What you will do: In the material below, list every line carrying the string "gained".

Collected material:
-.-.-

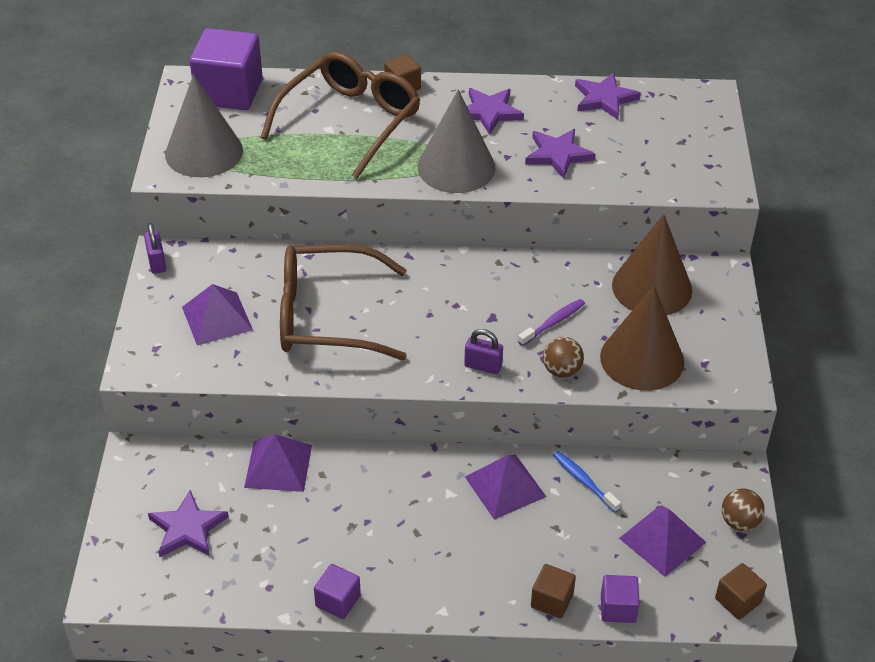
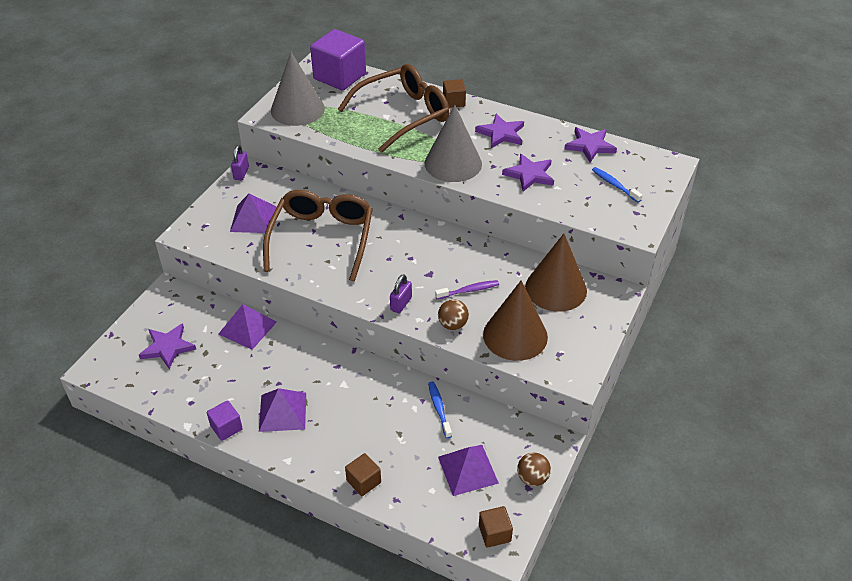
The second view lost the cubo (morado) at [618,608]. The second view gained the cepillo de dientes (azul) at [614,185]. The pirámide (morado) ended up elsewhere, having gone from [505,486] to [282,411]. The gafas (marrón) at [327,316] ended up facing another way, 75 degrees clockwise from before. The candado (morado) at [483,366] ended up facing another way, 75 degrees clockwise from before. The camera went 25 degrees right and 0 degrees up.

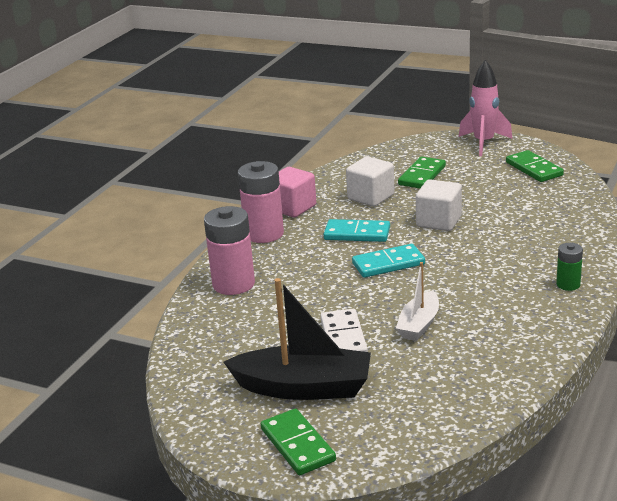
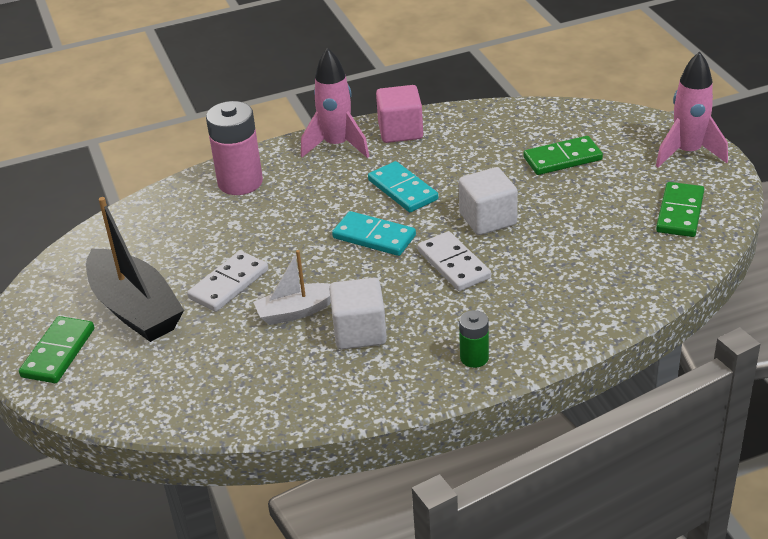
The second view gained the ficha de dominó (blanco) at [453,264]. The cubo (blanco) ended up elsewhere, having gone from [371,197] to [359,332]. Where the pila (rosa) stood at [264,234], the cohete (rosa) came to stand at [337,146]. The camera went 45 degrees right and 10 degrees up.

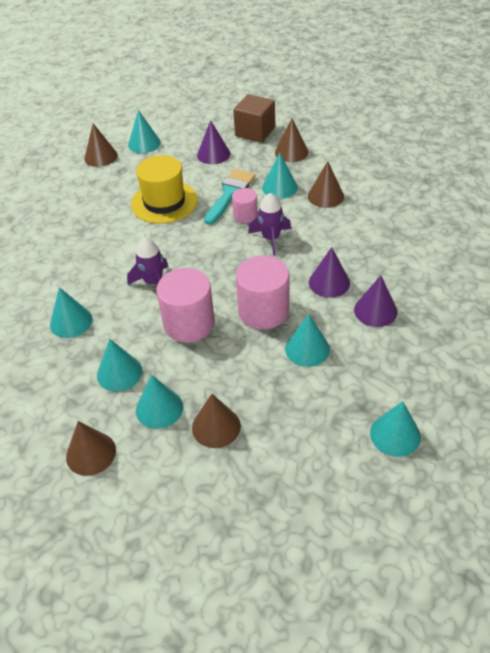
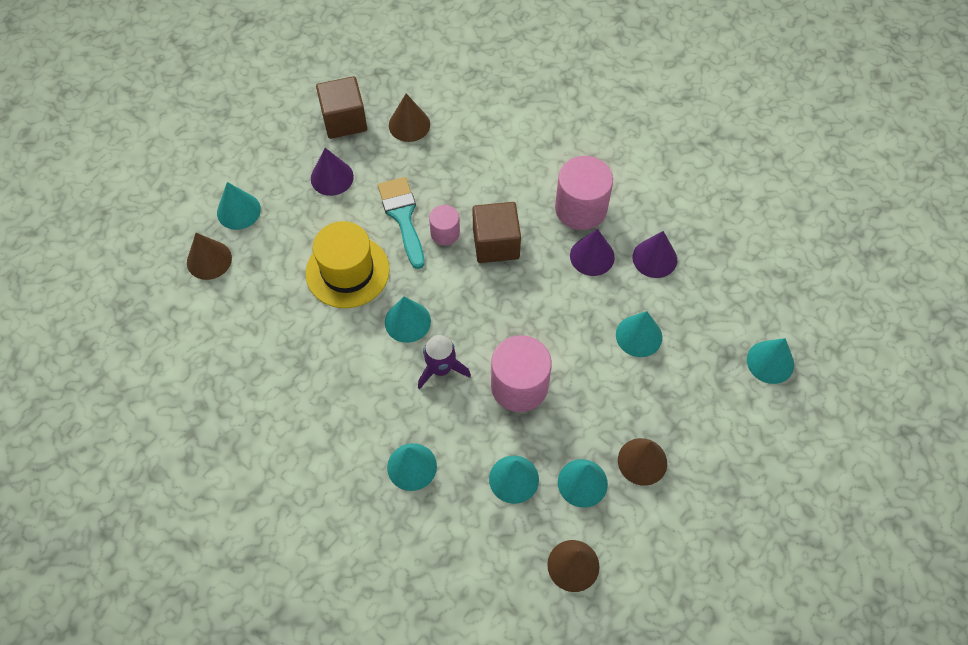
The second view lost the cono (marrón) at [325,196]. The cilindro (rosa) ended up elsewhere, having gone from [263,311] to [581,208]. The cono (turquesa) ended up elsewhere, having gone from [279,187] to [407,321]. Where the cohete (morado) stood at [271,238], the cubo (marrón) came to stand at [496,243]. The camera went 45 degrees left and 15 degrees up.

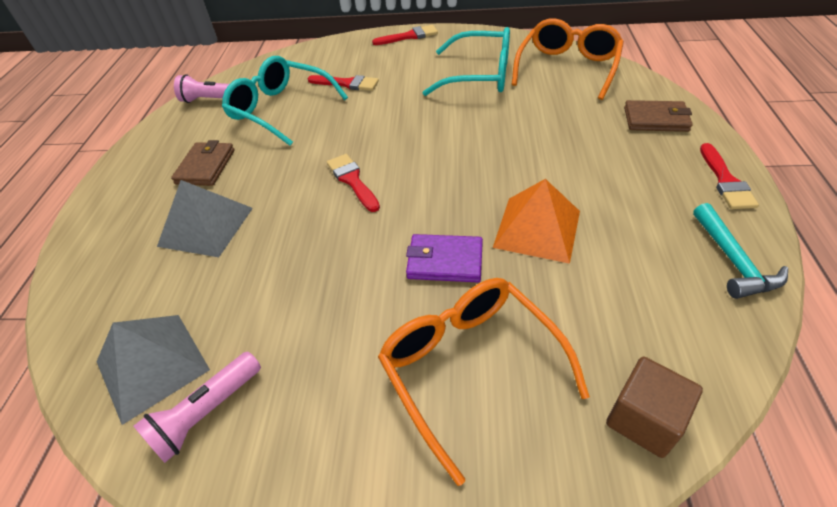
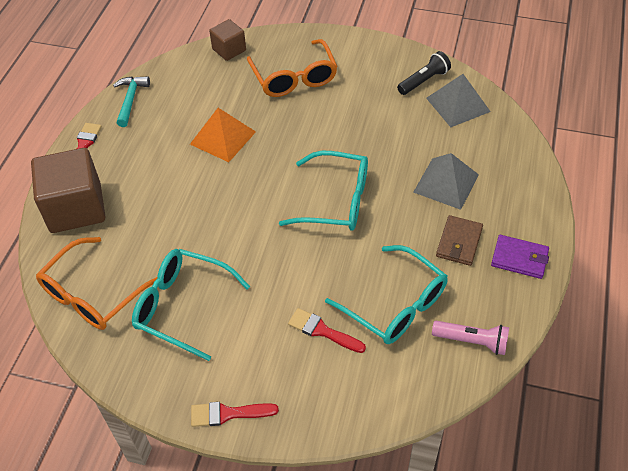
The cartera (morado) ended up elsewhere, having gone from [445,261] to [519,258]. Where the pincel (rojo) stood at [352,180], the gafas (turquesa) came to stand at [335,201]. Where the cartera (marrón) stood at [656,119], the cubo (marrón) came to stand at [76,208]. What was the lámpara de mano (rosa) at [206,413] turned into the lámpara de mano (negro) at [424,81]. The camera went 170 degrees left and 5 degrees up.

-.-.-

Finished exercise:
The second view lost the cubo (morado) at [618,608]. The second view gained the cepillo de dientes (azul) at [614,185]. The pirámide (morado) ended up elsewhere, having gone from [505,486] to [282,411]. The gafas (marrón) at [327,316] ended up facing another way, 75 degrees clockwise from before. The candado (morado) at [483,366] ended up facing another way, 75 degrees clockwise from before. The camera went 25 degrees right and 0 degrees up.
The second view gained the ficha de dominó (blanco) at [453,264]. The cubo (blanco) ended up elsewhere, having gone from [371,197] to [359,332]. Where the pila (rosa) stood at [264,234], the cohete (rosa) came to stand at [337,146]. The camera went 45 degrees right and 10 degrees up.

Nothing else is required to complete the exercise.